**Extracted data:**
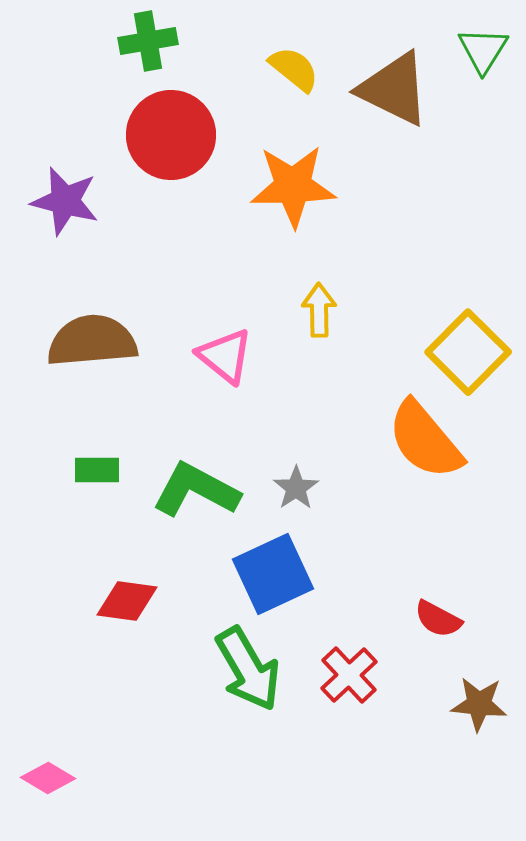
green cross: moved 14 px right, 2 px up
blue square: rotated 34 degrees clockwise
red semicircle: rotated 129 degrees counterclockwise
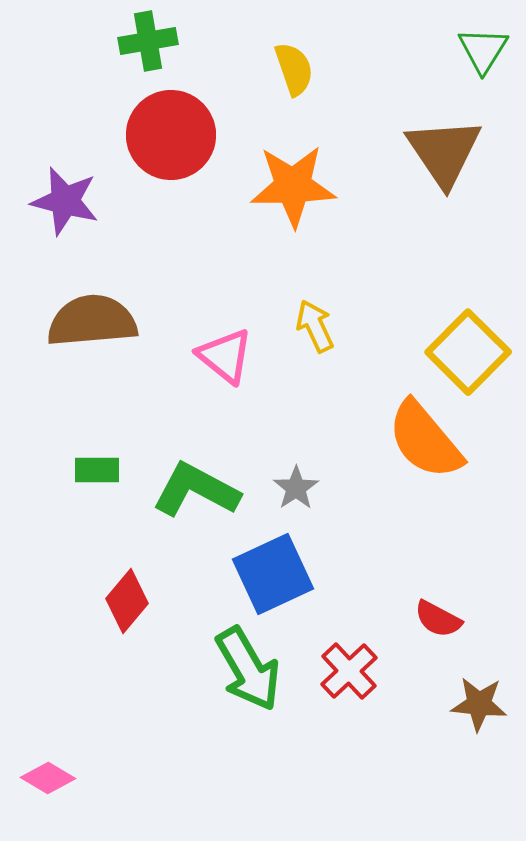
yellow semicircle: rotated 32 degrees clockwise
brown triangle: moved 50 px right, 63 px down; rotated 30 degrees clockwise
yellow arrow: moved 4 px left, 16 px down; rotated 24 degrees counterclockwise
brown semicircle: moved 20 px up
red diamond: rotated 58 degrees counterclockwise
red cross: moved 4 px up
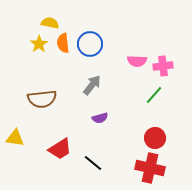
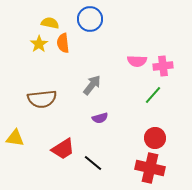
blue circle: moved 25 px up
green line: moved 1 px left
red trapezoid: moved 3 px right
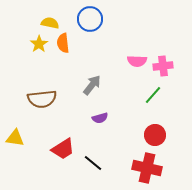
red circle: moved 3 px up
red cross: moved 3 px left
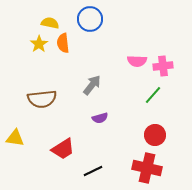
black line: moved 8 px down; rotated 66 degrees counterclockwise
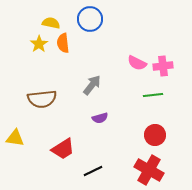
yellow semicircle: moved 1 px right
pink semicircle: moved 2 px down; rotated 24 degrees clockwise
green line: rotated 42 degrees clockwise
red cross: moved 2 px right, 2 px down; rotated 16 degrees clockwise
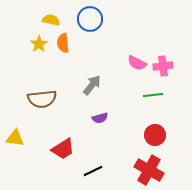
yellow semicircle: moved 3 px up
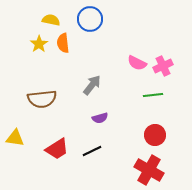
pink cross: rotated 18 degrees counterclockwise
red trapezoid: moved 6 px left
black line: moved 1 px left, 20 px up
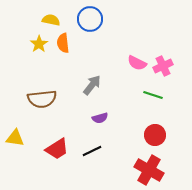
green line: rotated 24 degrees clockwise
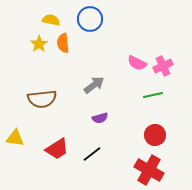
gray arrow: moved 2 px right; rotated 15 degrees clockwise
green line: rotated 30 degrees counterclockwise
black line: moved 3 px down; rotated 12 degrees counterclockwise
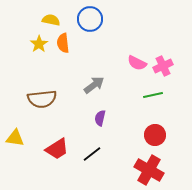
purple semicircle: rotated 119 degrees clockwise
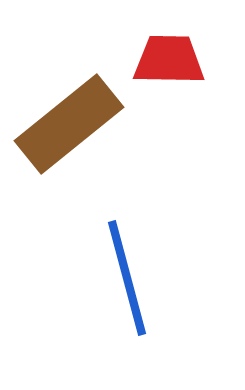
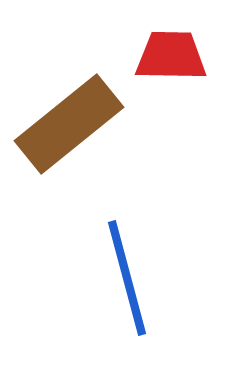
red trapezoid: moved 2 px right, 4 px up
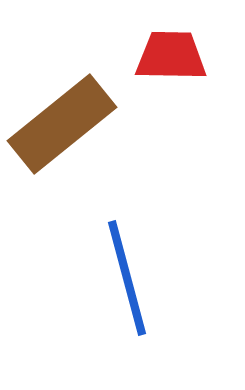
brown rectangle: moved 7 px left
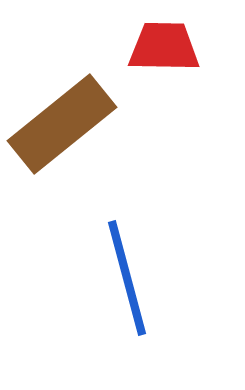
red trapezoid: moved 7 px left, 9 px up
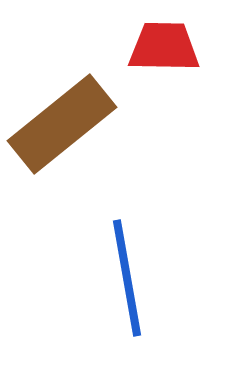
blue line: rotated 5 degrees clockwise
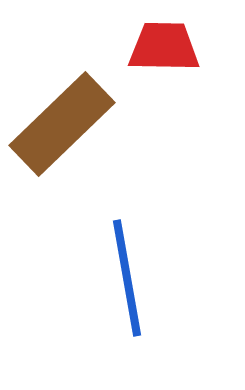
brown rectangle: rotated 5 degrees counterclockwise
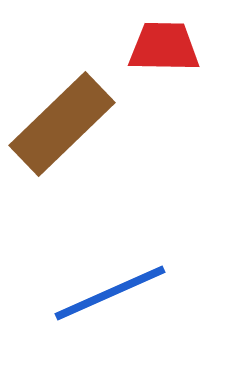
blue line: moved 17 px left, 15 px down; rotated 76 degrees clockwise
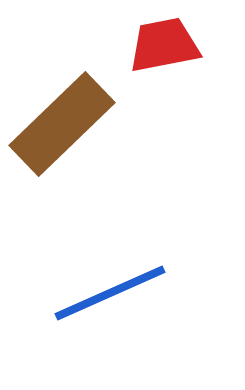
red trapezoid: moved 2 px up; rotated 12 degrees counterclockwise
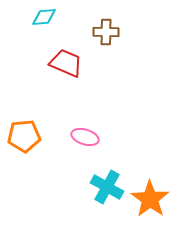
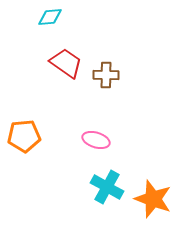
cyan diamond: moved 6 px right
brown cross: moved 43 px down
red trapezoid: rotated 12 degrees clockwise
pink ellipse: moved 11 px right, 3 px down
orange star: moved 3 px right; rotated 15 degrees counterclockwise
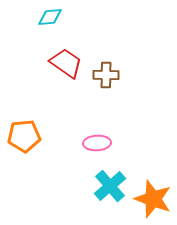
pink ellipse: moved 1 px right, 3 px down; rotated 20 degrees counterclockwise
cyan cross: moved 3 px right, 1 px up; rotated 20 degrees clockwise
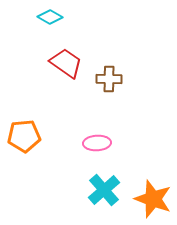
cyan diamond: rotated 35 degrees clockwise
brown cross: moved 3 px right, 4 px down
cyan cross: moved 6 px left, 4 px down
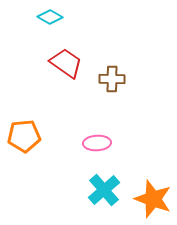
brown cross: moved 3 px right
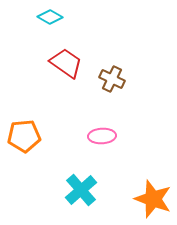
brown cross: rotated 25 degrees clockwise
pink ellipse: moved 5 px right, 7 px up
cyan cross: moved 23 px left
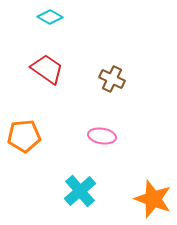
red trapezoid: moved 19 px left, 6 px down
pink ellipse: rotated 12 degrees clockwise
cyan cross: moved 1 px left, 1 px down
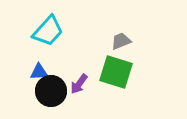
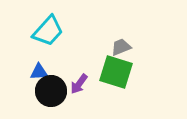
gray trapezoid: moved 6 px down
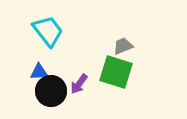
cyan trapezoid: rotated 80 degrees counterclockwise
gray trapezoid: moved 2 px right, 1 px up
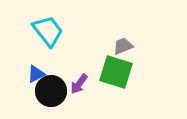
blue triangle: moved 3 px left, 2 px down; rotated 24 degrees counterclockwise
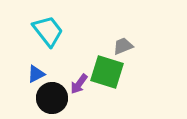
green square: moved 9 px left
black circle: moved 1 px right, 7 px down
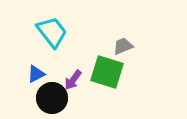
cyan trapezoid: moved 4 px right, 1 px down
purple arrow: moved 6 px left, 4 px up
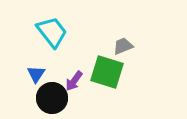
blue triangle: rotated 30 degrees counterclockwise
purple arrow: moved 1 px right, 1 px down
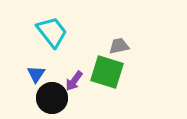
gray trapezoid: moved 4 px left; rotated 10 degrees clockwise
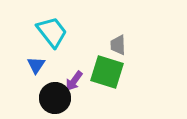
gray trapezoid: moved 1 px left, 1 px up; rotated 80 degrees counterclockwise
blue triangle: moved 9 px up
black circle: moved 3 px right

**Work to complete:**
Please pick out each line of the records above that contains the word "cyan", and copy those lines.

**Final answer:**
cyan diamond: moved 6 px right
cyan cross: moved 3 px right, 1 px up; rotated 20 degrees clockwise
cyan diamond: rotated 35 degrees clockwise
cyan cross: moved 6 px left, 4 px down
cyan cross: moved 23 px left
cyan cross: moved 1 px left, 1 px down
cyan trapezoid: rotated 80 degrees counterclockwise
cyan trapezoid: moved 4 px right, 1 px down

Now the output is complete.